EXERCISE DETAILS:
Give back the data exactly, with no images.

RAW DATA:
⟨

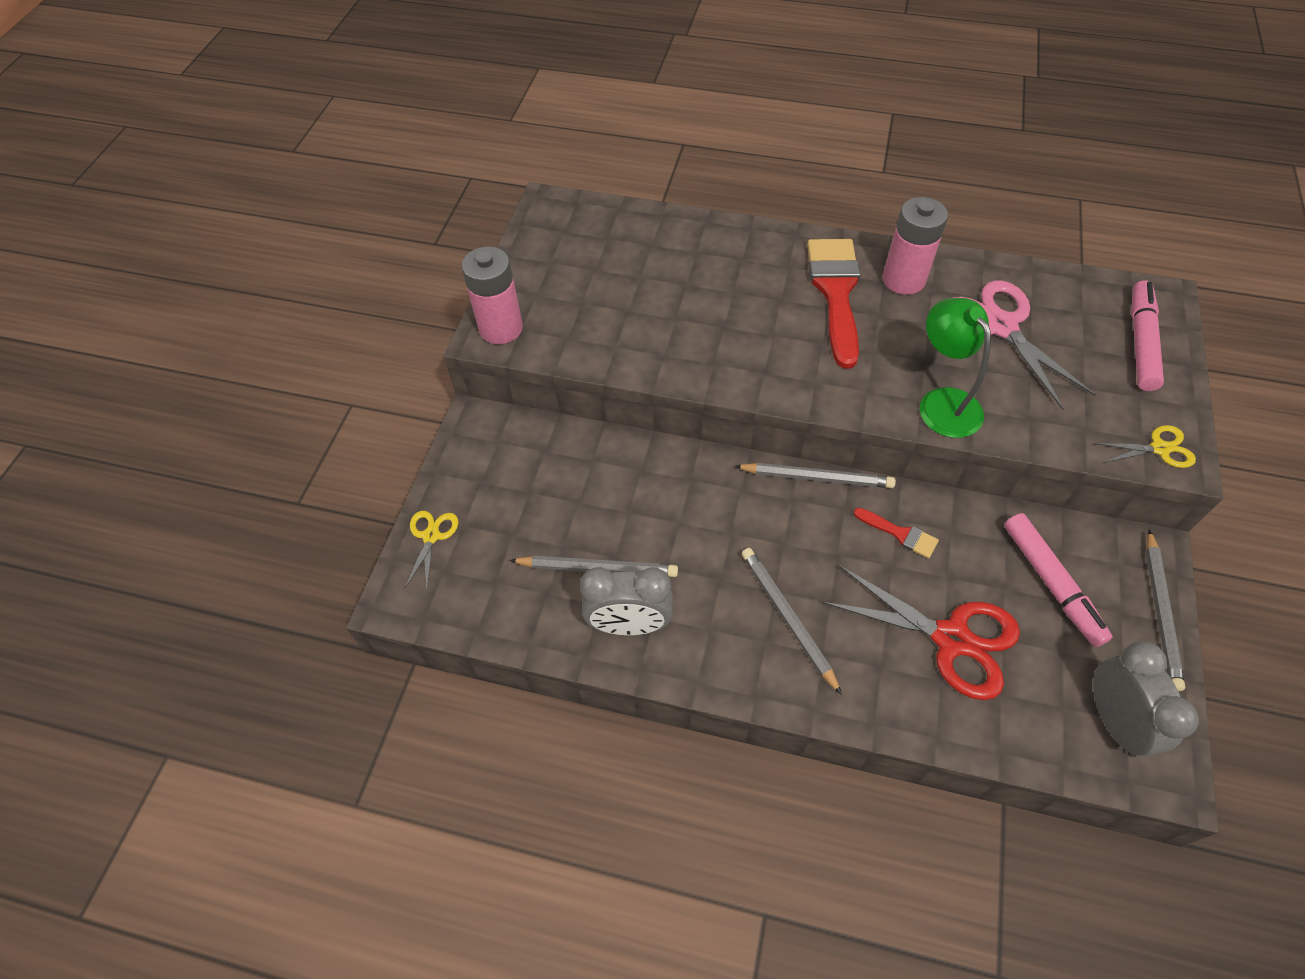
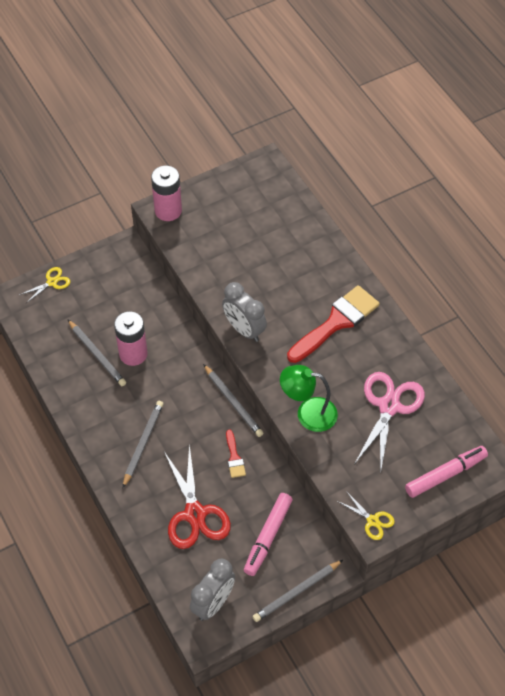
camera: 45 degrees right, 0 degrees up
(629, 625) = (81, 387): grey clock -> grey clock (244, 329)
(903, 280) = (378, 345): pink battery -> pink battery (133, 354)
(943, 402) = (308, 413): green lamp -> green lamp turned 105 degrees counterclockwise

⟩

ANSWER SPACE:
camera: 45 degrees right, 0 degrees up
(629, 625) = (81, 387): grey clock -> grey clock (244, 329)
(903, 280) = (378, 345): pink battery -> pink battery (133, 354)
(943, 402) = (308, 413): green lamp -> green lamp turned 105 degrees counterclockwise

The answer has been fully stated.